● Task to complete
Starting at the line with "purple ellipse: moved", copy each line through the last one below exactly as written, without any pictures.

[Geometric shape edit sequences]
* * *

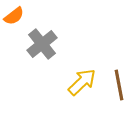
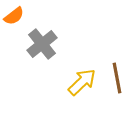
brown line: moved 2 px left, 7 px up
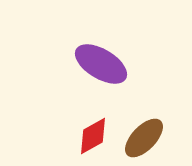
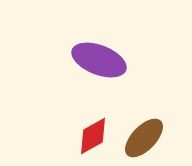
purple ellipse: moved 2 px left, 4 px up; rotated 10 degrees counterclockwise
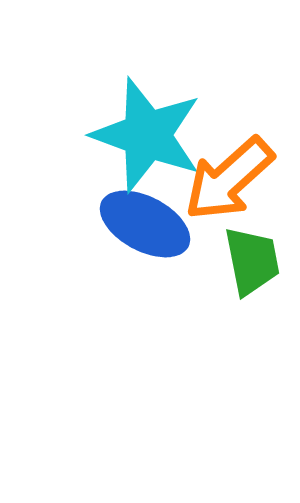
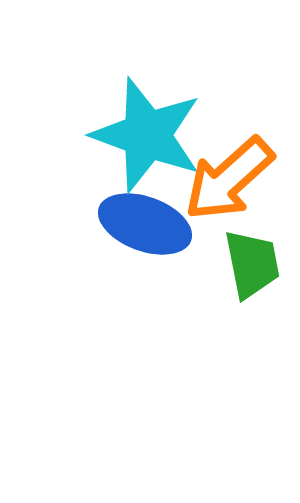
blue ellipse: rotated 8 degrees counterclockwise
green trapezoid: moved 3 px down
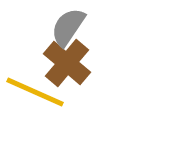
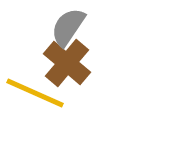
yellow line: moved 1 px down
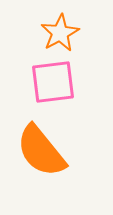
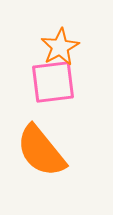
orange star: moved 14 px down
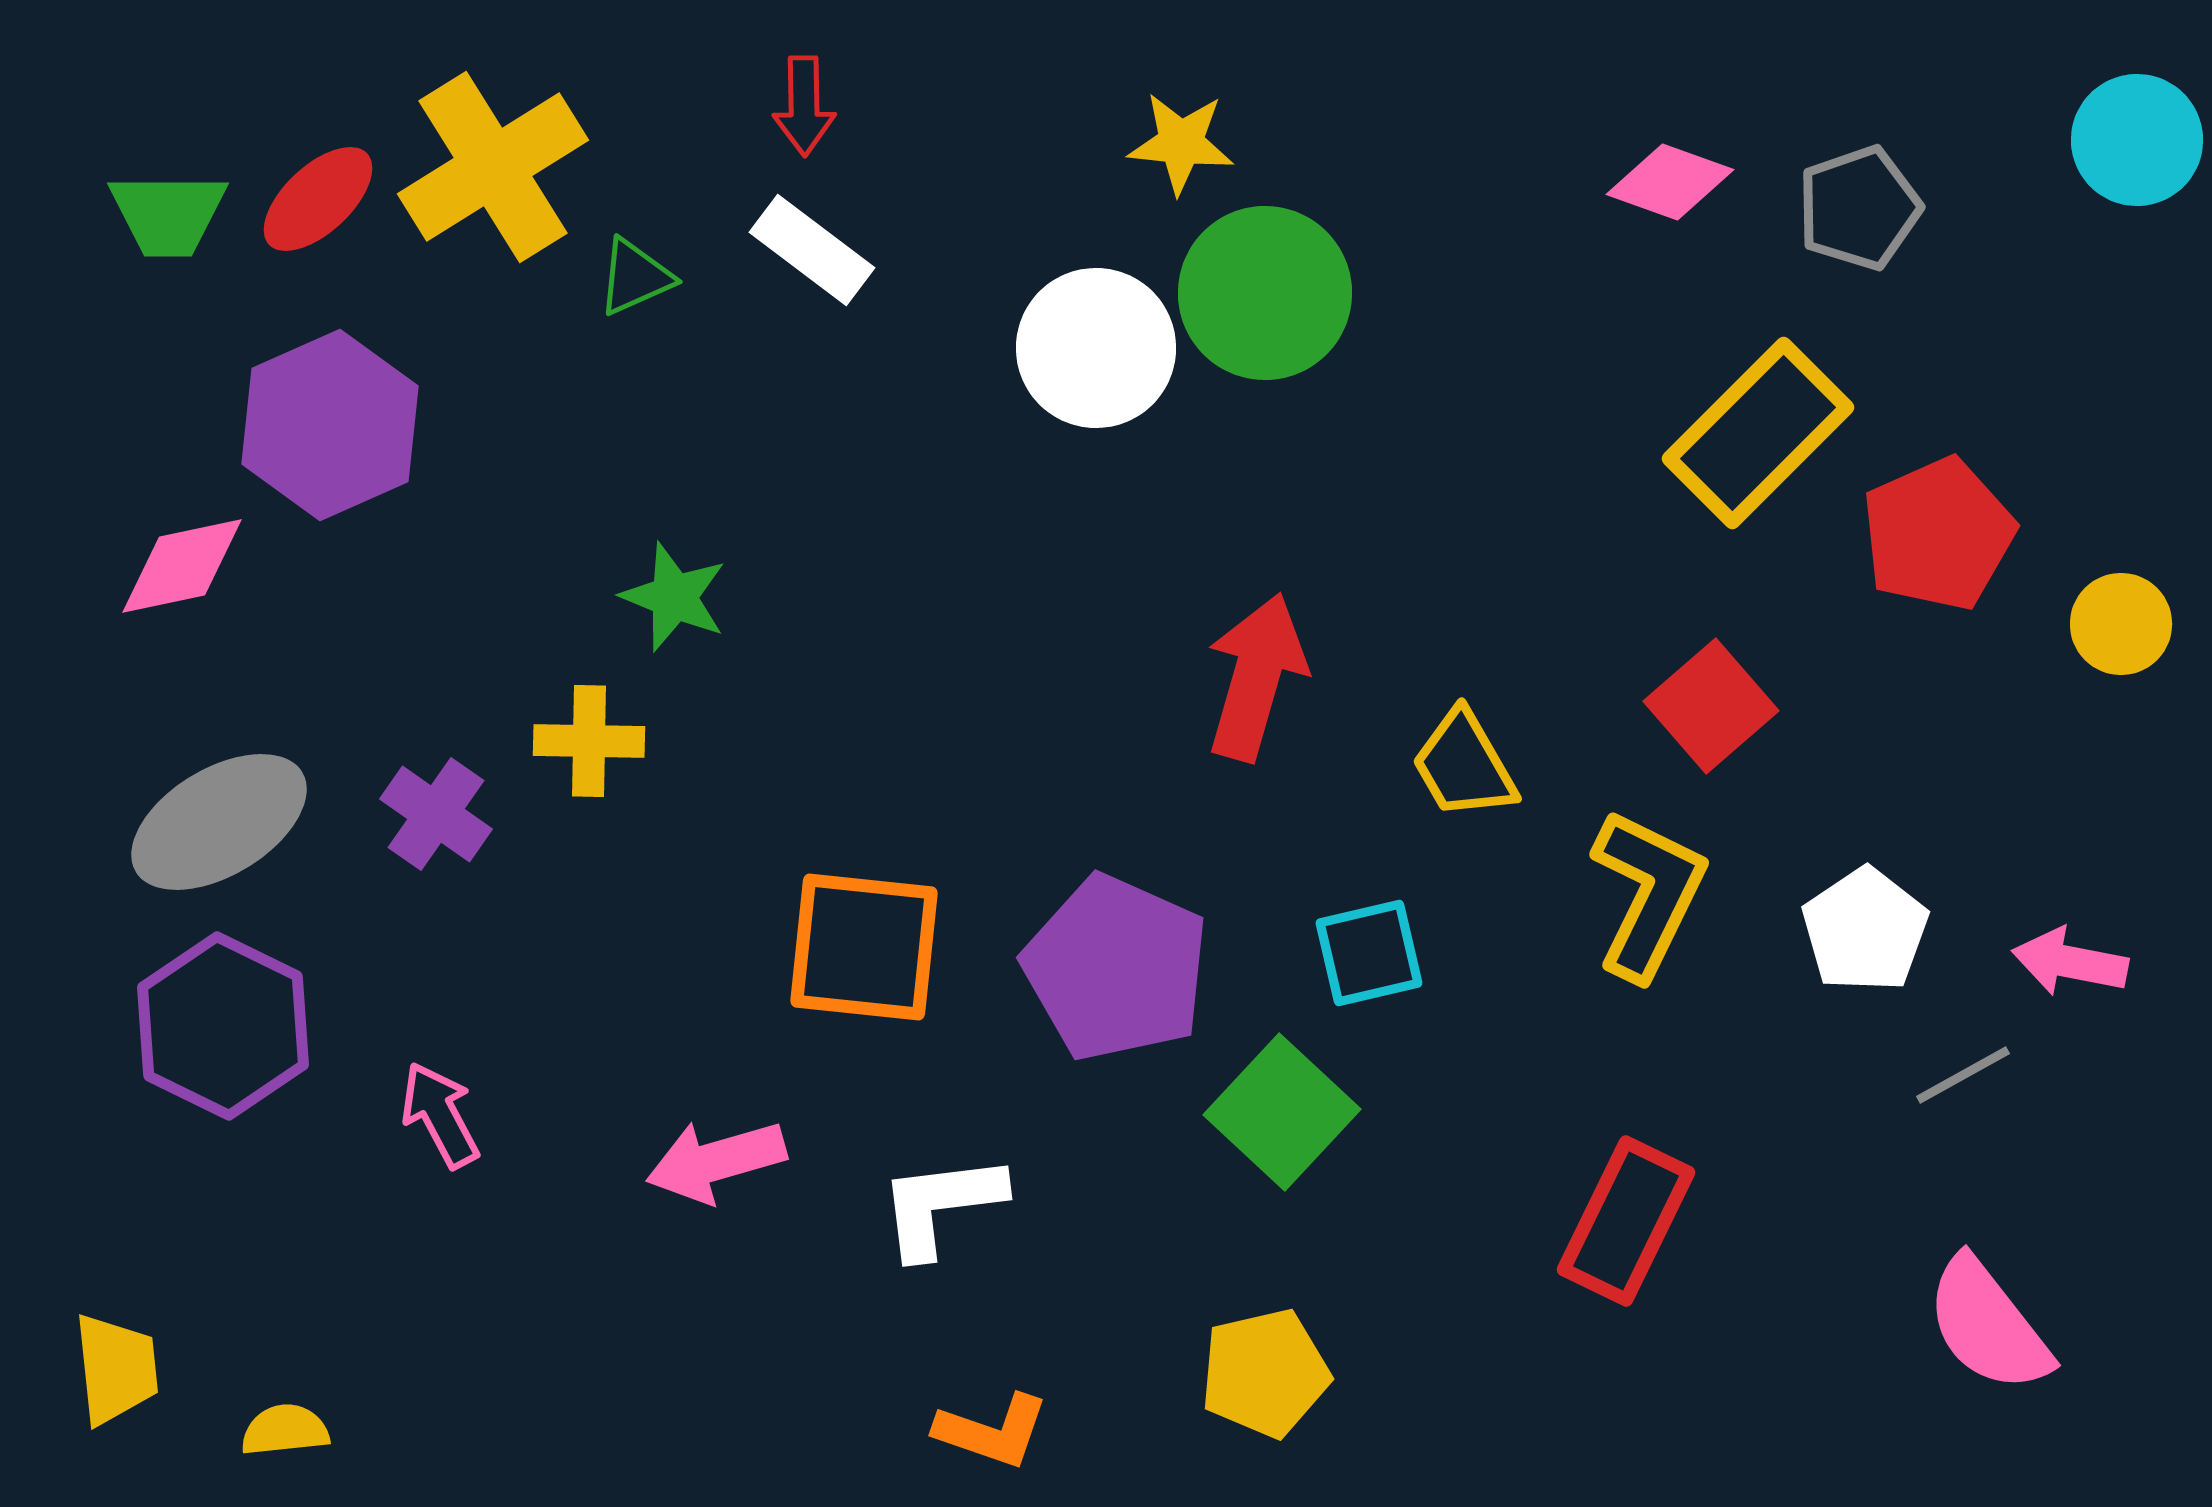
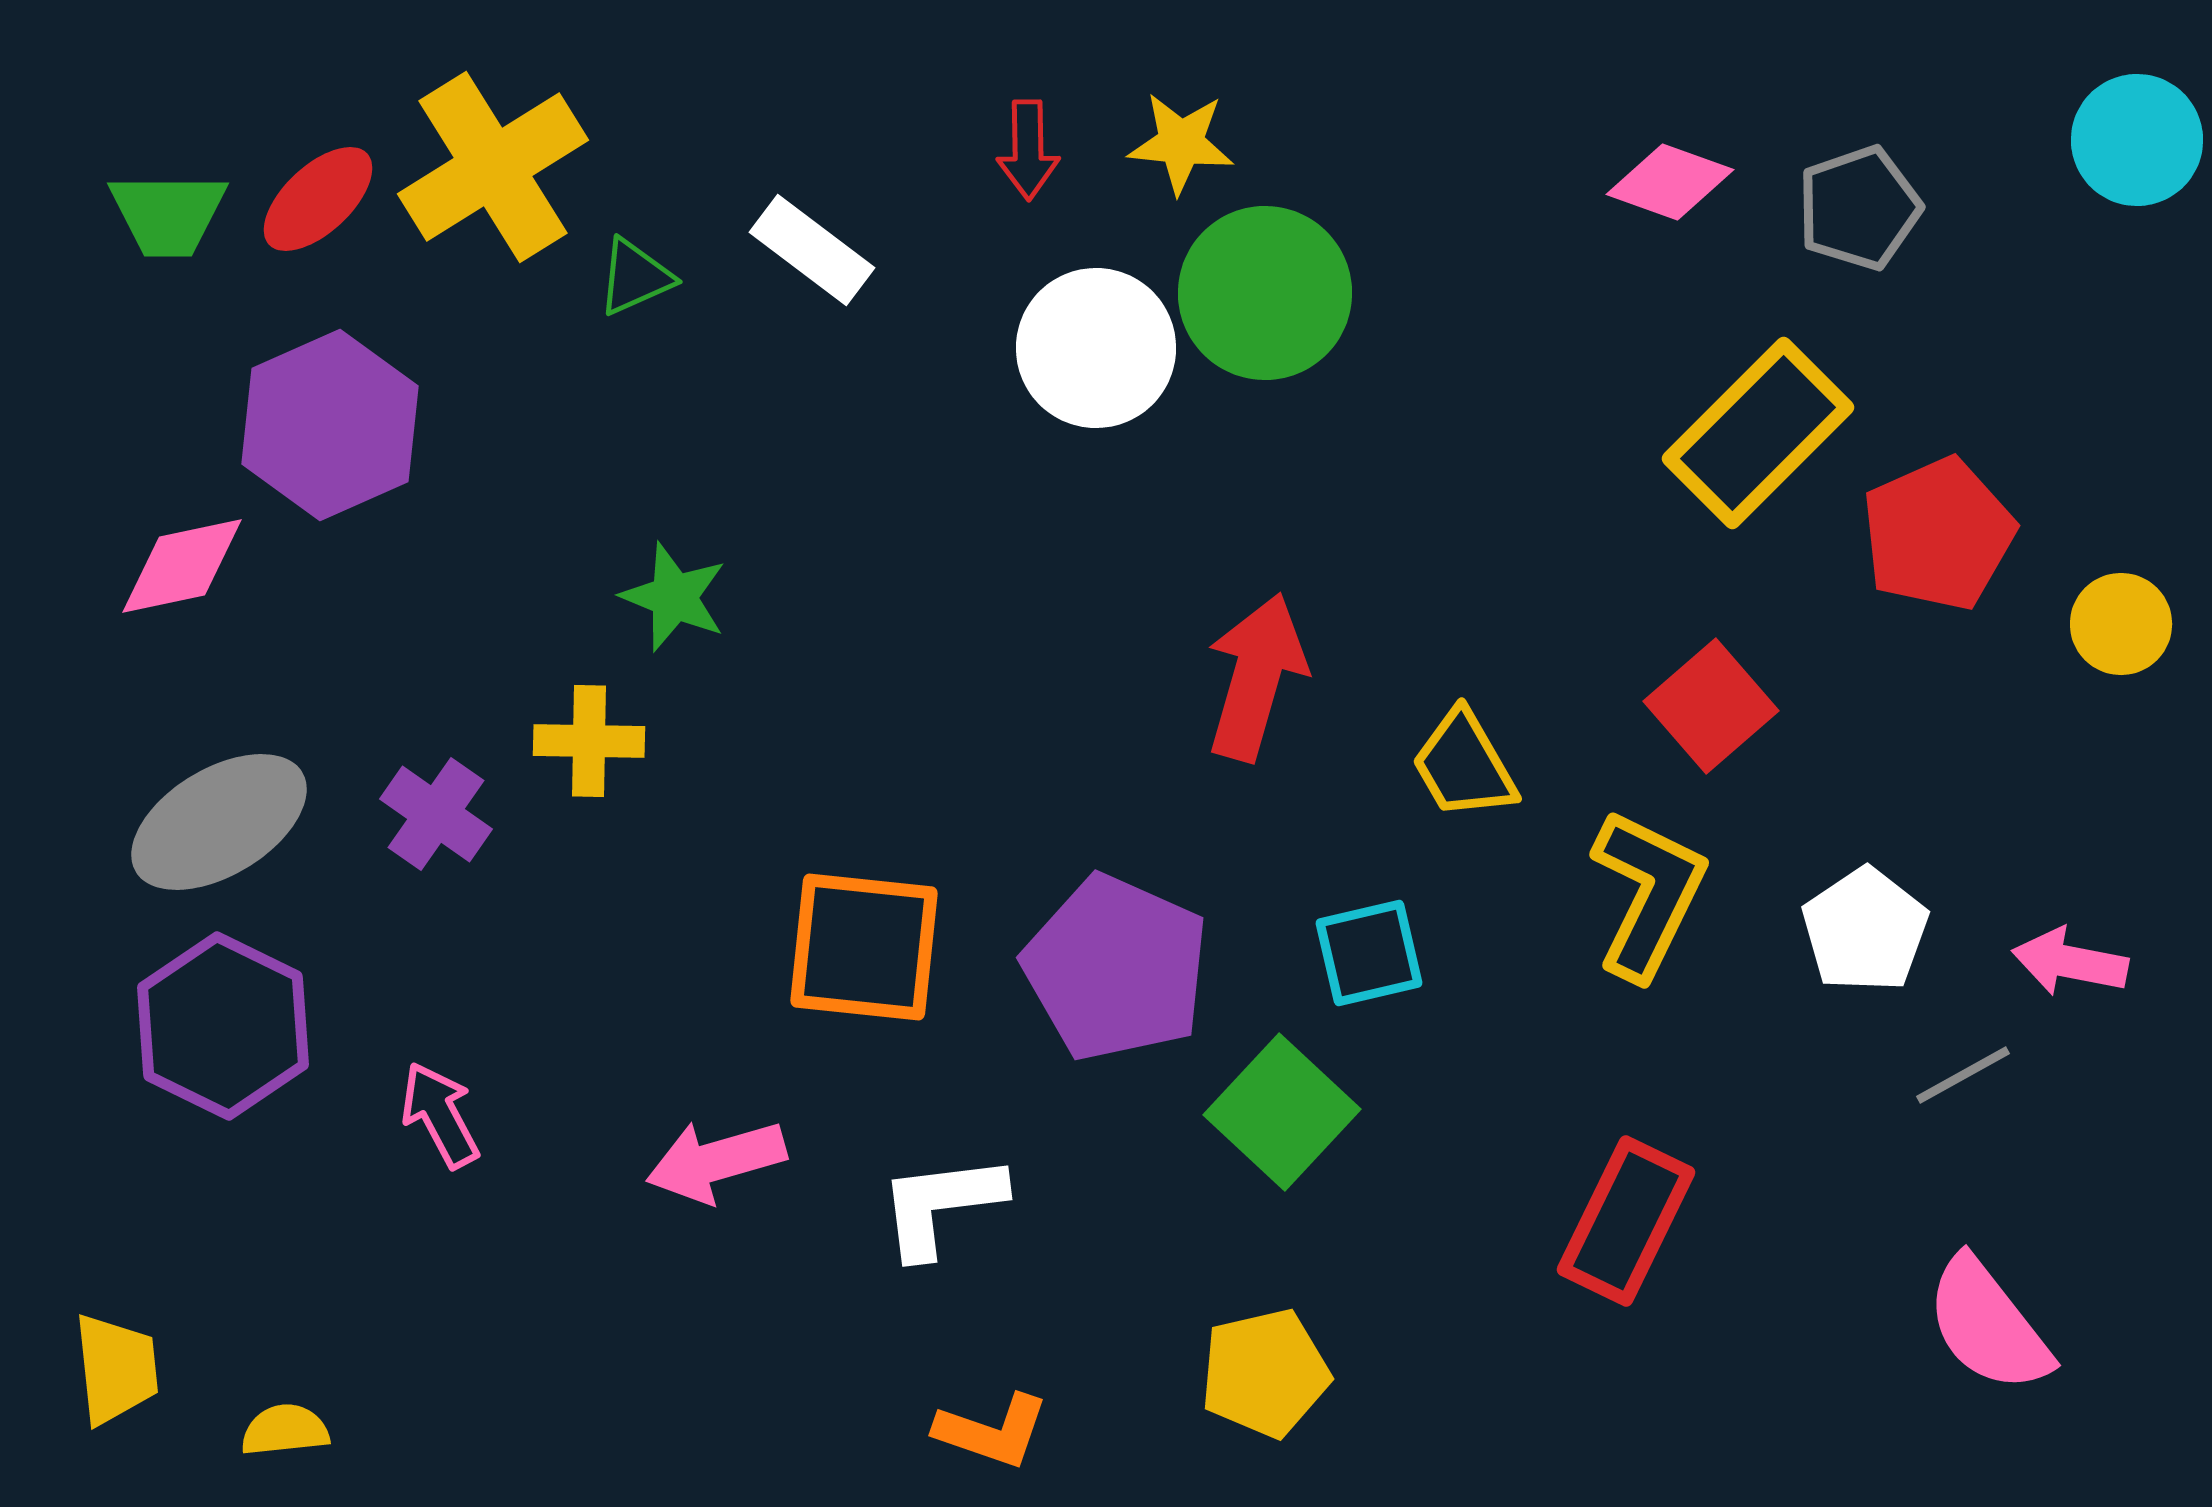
red arrow at (804, 106): moved 224 px right, 44 px down
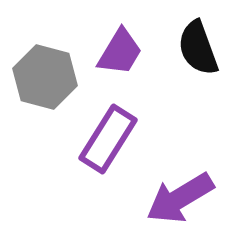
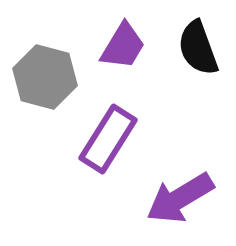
purple trapezoid: moved 3 px right, 6 px up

* * *

● Written response
purple ellipse: moved 2 px left, 4 px up; rotated 10 degrees counterclockwise
blue ellipse: rotated 8 degrees counterclockwise
green trapezoid: moved 3 px down
yellow line: moved 1 px down
orange star: moved 14 px down
red arrow at (804, 106): moved 224 px right, 44 px down
purple trapezoid: moved 3 px right, 6 px up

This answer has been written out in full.